DIRECTIONS - An exact transcription of all the records below is required, without any images.

Collected data entries
########################################

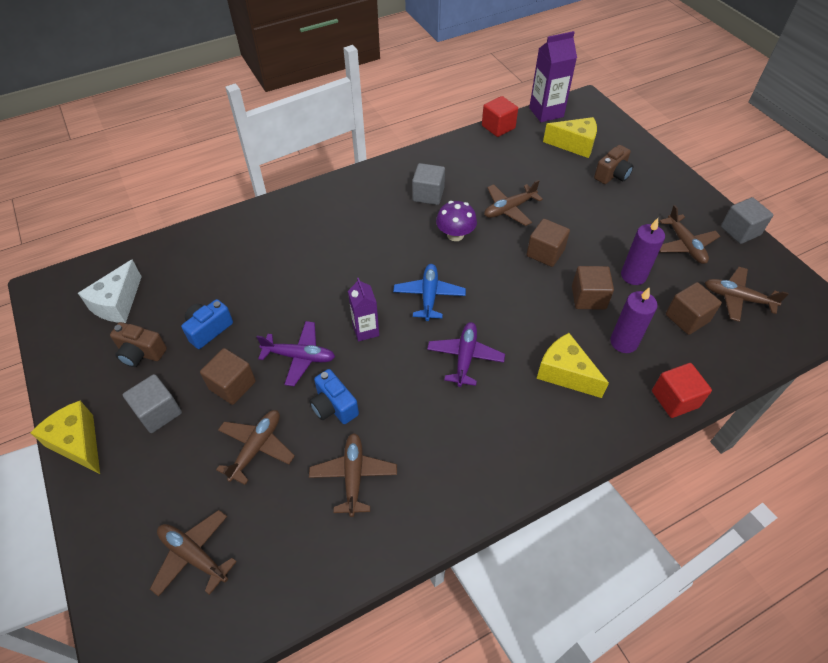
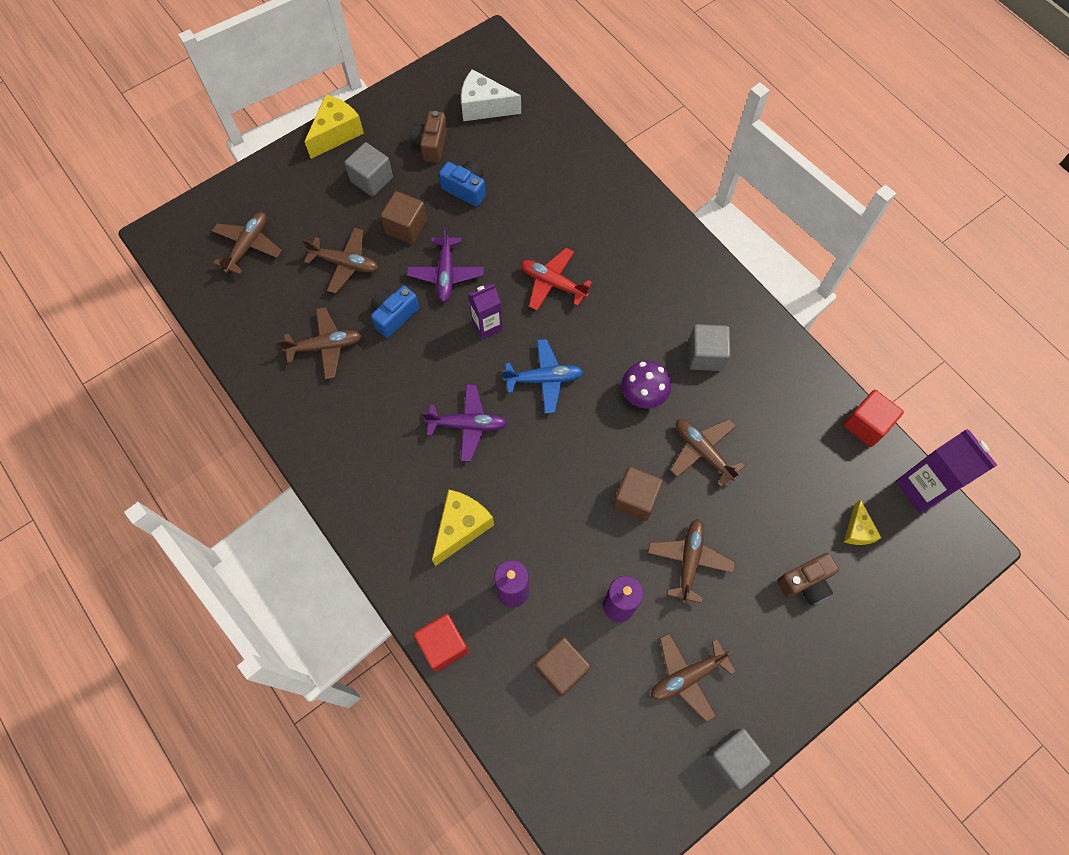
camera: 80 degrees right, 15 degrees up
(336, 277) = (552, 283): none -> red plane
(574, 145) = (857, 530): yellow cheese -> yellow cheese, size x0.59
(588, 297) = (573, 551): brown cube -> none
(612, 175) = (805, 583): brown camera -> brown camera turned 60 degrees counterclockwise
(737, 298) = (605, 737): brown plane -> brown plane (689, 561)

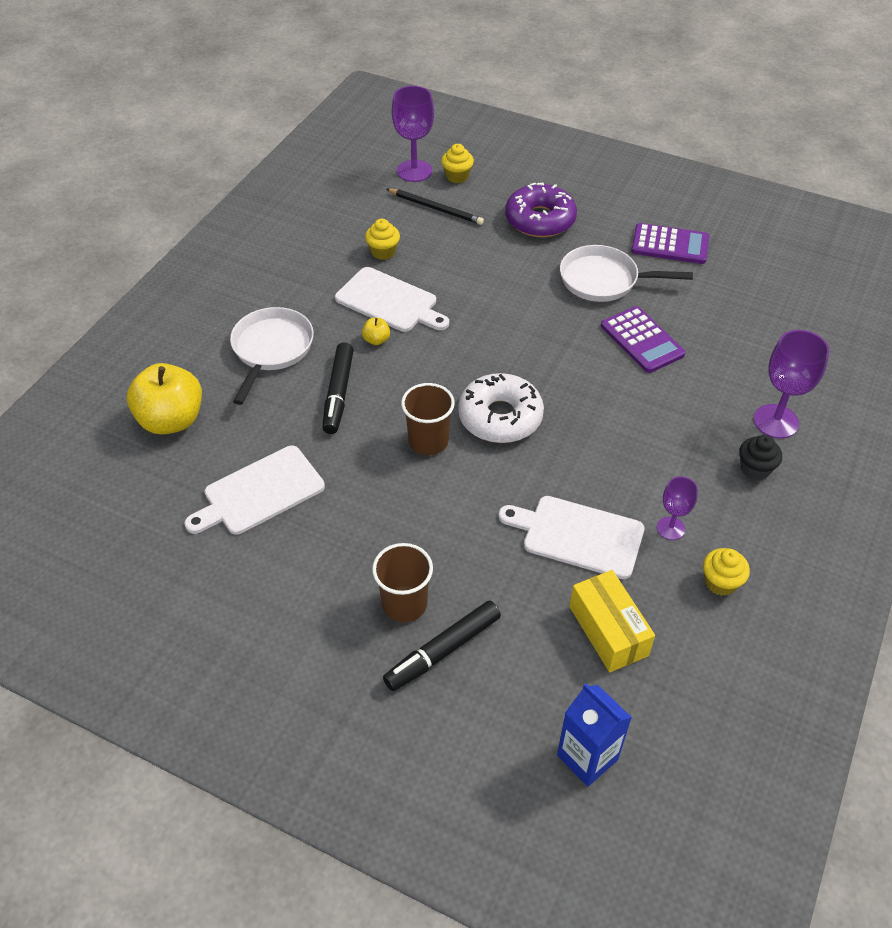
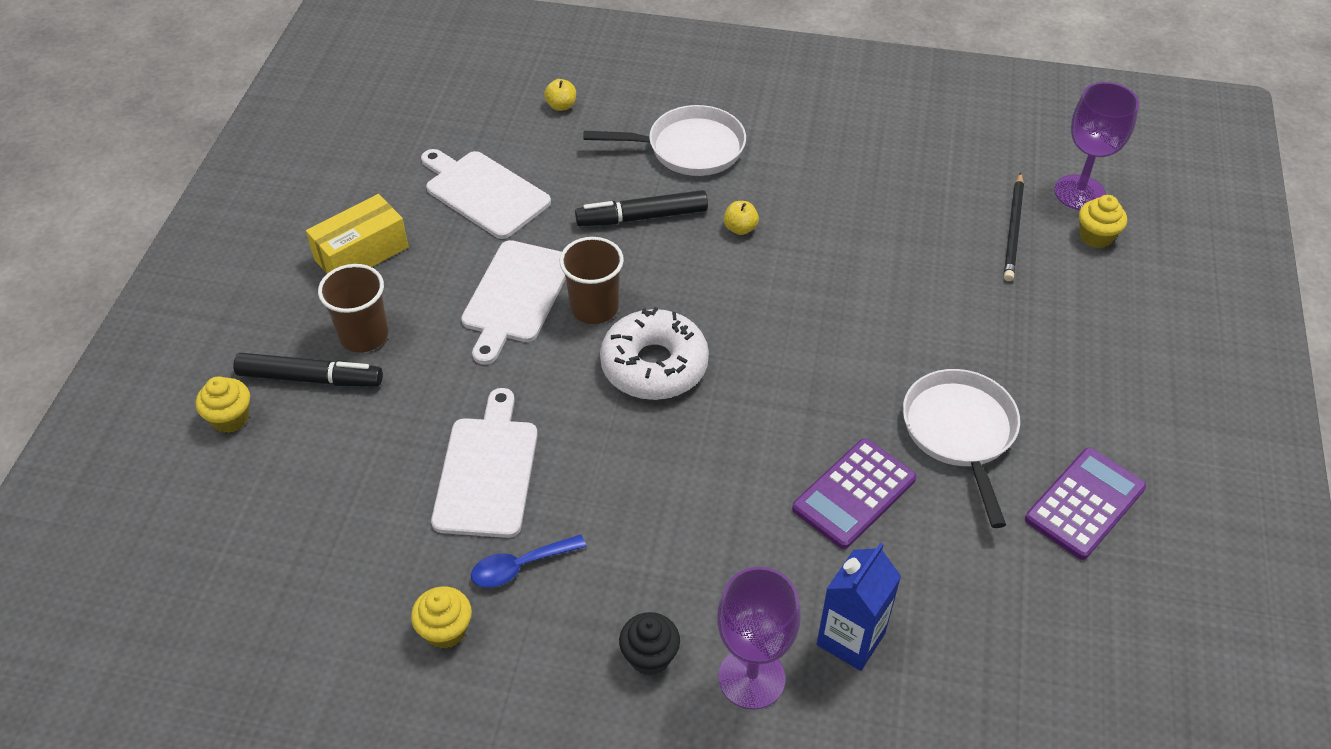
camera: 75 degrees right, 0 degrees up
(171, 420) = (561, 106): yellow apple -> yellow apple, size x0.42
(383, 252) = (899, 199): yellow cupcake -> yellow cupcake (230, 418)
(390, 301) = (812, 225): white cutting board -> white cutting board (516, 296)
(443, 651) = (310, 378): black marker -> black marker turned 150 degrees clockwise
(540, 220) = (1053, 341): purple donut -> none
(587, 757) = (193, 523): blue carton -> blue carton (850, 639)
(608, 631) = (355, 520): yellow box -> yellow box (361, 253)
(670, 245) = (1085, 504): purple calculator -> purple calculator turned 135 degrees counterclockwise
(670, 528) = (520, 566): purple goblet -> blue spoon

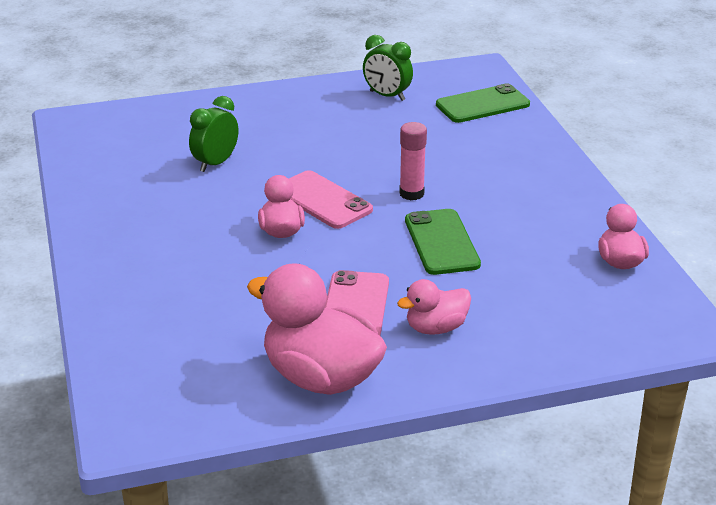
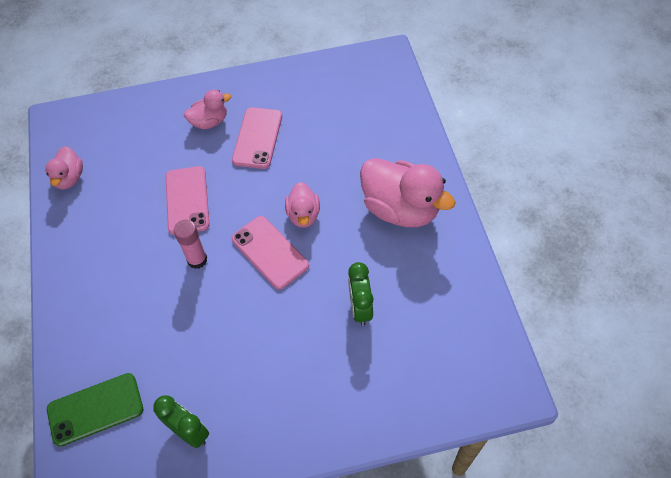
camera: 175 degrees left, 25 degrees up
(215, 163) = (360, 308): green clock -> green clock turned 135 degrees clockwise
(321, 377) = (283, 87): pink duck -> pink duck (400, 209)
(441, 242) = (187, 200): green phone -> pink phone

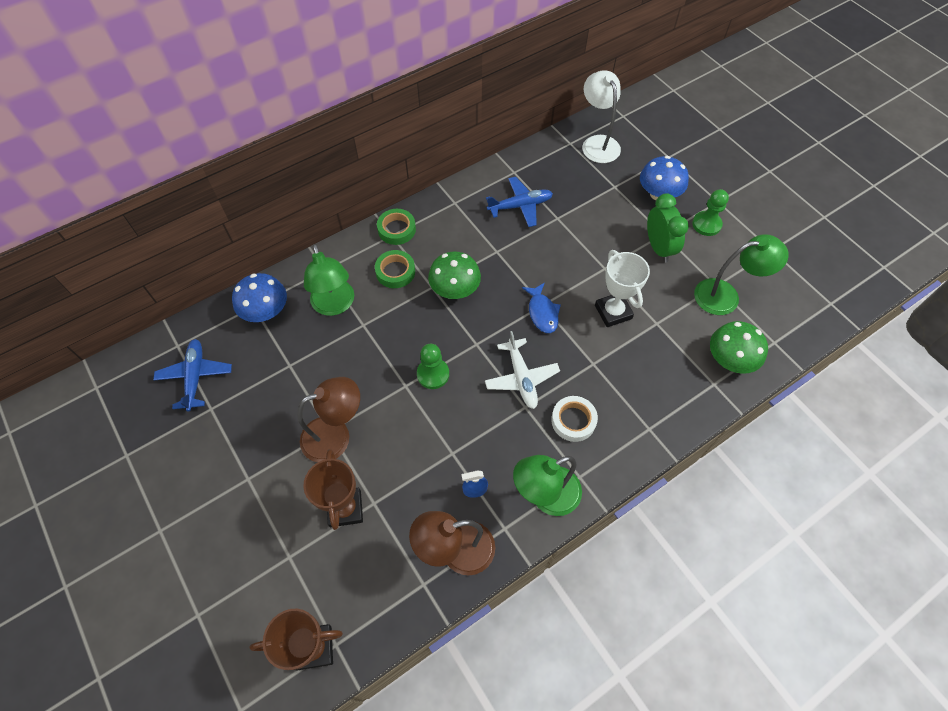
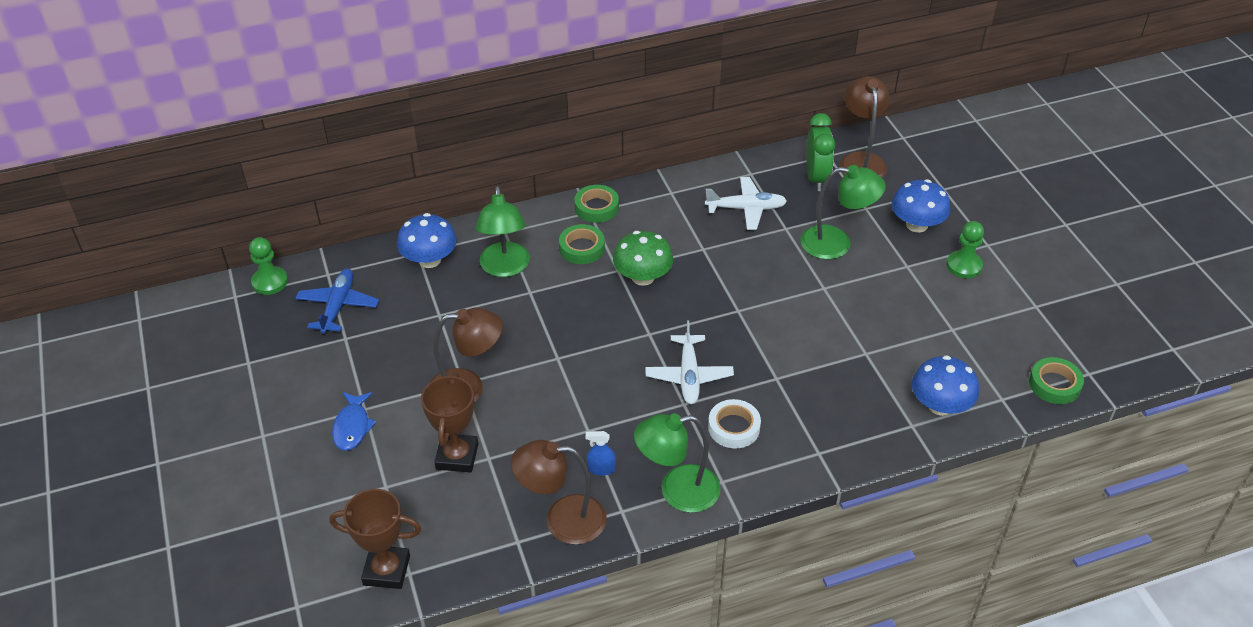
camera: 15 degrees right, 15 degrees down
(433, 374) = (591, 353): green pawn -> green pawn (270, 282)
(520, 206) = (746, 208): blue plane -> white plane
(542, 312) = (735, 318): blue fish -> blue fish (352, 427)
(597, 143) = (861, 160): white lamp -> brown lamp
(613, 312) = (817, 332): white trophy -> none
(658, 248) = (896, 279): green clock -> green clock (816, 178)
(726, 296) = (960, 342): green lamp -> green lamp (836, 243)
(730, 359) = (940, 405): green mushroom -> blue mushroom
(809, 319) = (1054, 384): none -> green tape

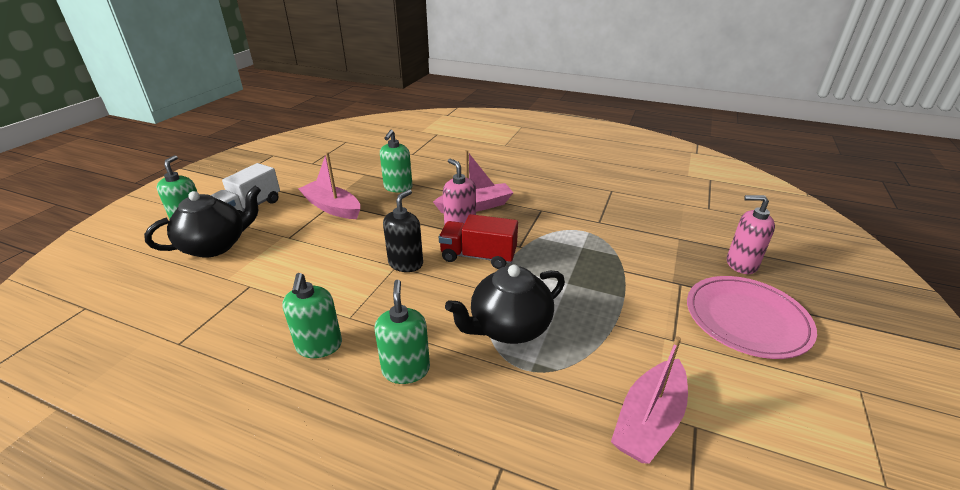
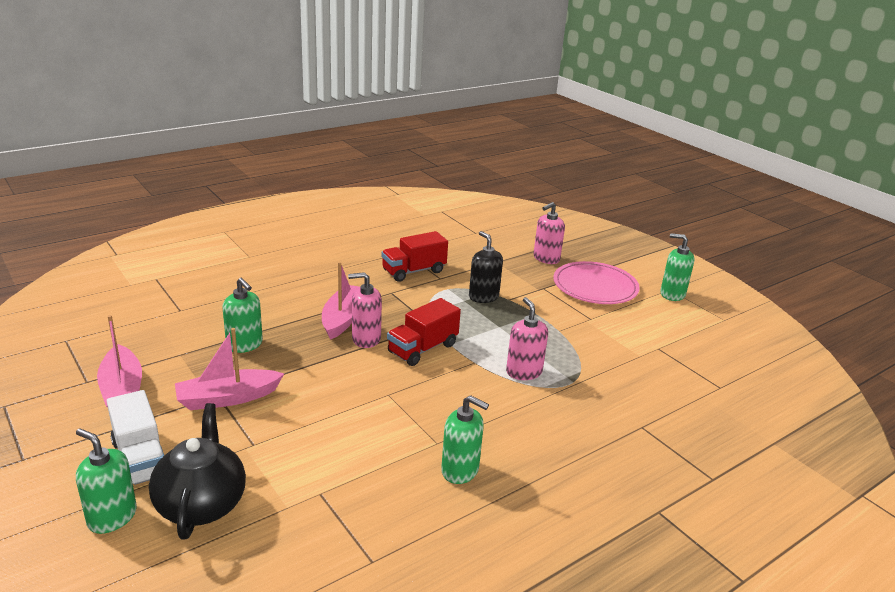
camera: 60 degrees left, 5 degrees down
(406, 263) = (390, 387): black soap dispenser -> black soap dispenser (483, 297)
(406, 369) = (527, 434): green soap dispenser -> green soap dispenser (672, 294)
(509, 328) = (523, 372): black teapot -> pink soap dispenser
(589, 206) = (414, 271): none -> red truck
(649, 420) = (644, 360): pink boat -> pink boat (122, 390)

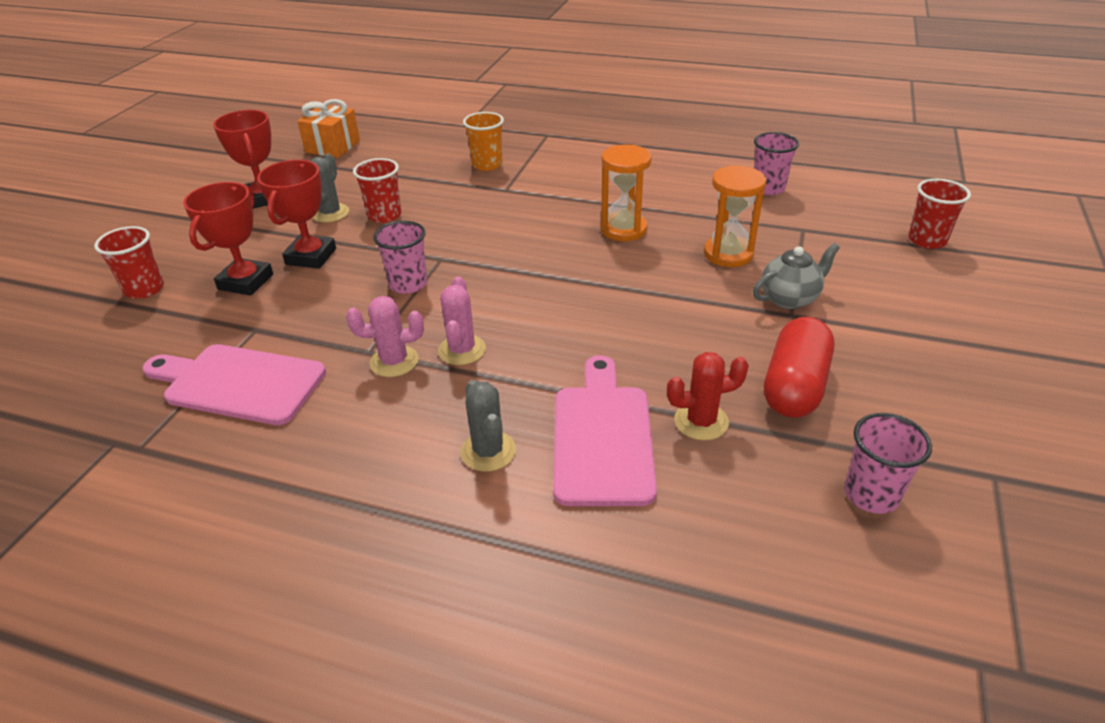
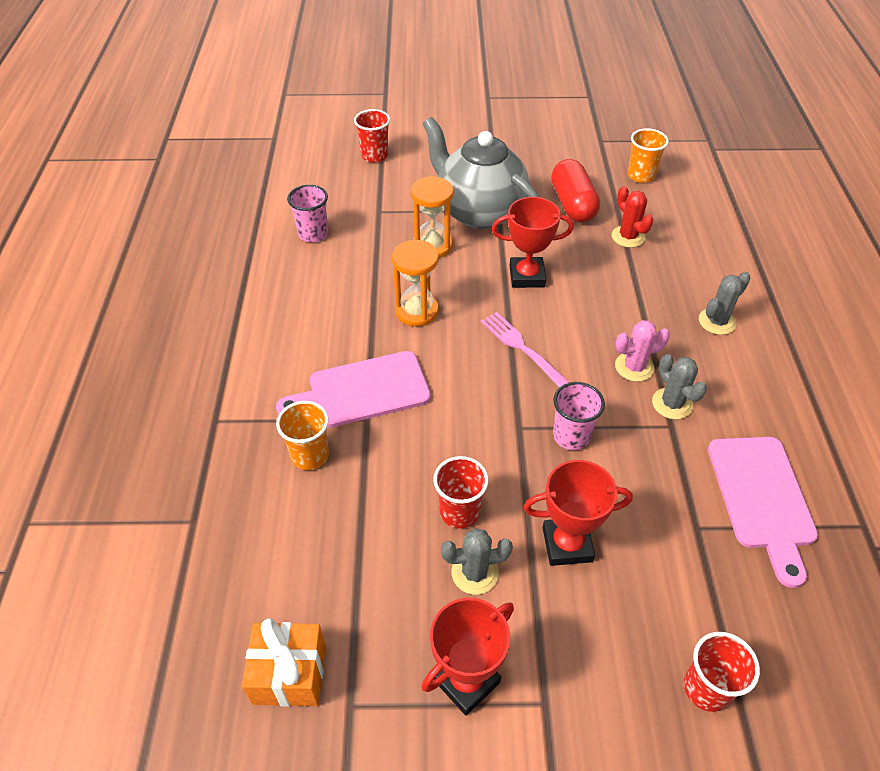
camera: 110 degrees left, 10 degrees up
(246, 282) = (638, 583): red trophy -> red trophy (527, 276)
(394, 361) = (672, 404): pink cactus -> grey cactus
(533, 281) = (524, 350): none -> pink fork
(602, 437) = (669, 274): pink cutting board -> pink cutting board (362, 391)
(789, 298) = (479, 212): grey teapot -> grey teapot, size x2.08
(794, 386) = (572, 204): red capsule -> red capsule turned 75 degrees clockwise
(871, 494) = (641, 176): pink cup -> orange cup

########################################

RESPONSE TO THE TASK -
camera: 80 degrees right, 15 degrees up
(336, 277) = (552, 283): none -> red plane
(574, 145) = (857, 530): yellow cheese -> yellow cheese, size x0.59
(588, 297) = (573, 551): brown cube -> none
(612, 175) = (805, 583): brown camera -> brown camera turned 60 degrees counterclockwise
(737, 298) = (605, 737): brown plane -> brown plane (689, 561)

camera: 75 degrees right, 0 degrees up
(171, 420) = (561, 106): yellow apple -> yellow apple, size x0.42
(383, 252) = (899, 199): yellow cupcake -> yellow cupcake (230, 418)
(390, 301) = (812, 225): white cutting board -> white cutting board (516, 296)
(443, 651) = (310, 378): black marker -> black marker turned 150 degrees clockwise
(540, 220) = (1053, 341): purple donut -> none
(587, 757) = (193, 523): blue carton -> blue carton (850, 639)
(608, 631) = (355, 520): yellow box -> yellow box (361, 253)
(670, 245) = (1085, 504): purple calculator -> purple calculator turned 135 degrees counterclockwise
(670, 528) = (520, 566): purple goblet -> blue spoon

camera: 175 degrees left, 25 degrees up
(215, 163) = (360, 308): green clock -> green clock turned 135 degrees clockwise
(321, 377) = (283, 87): pink duck -> pink duck (400, 209)
(441, 242) = (187, 200): green phone -> pink phone

camera: 15 degrees right, 15 degrees down
(433, 374) = (591, 353): green pawn -> green pawn (270, 282)
(520, 206) = (746, 208): blue plane -> white plane
(542, 312) = (735, 318): blue fish -> blue fish (352, 427)
(597, 143) = (861, 160): white lamp -> brown lamp
(613, 312) = (817, 332): white trophy -> none
(658, 248) = (896, 279): green clock -> green clock (816, 178)
(726, 296) = (960, 342): green lamp -> green lamp (836, 243)
(730, 359) = (940, 405): green mushroom -> blue mushroom
(809, 319) = (1054, 384): none -> green tape

camera: 60 degrees left, 5 degrees down
(406, 263) = (390, 387): black soap dispenser -> black soap dispenser (483, 297)
(406, 369) = (527, 434): green soap dispenser -> green soap dispenser (672, 294)
(509, 328) = (523, 372): black teapot -> pink soap dispenser
(589, 206) = (414, 271): none -> red truck
(649, 420) = (644, 360): pink boat -> pink boat (122, 390)

camera: 110 degrees left, 10 degrees up
(246, 282) = (638, 583): red trophy -> red trophy (527, 276)
(394, 361) = (672, 404): pink cactus -> grey cactus
(533, 281) = (524, 350): none -> pink fork
(602, 437) = (669, 274): pink cutting board -> pink cutting board (362, 391)
(789, 298) = (479, 212): grey teapot -> grey teapot, size x2.08
(794, 386) = (572, 204): red capsule -> red capsule turned 75 degrees clockwise
(871, 494) = (641, 176): pink cup -> orange cup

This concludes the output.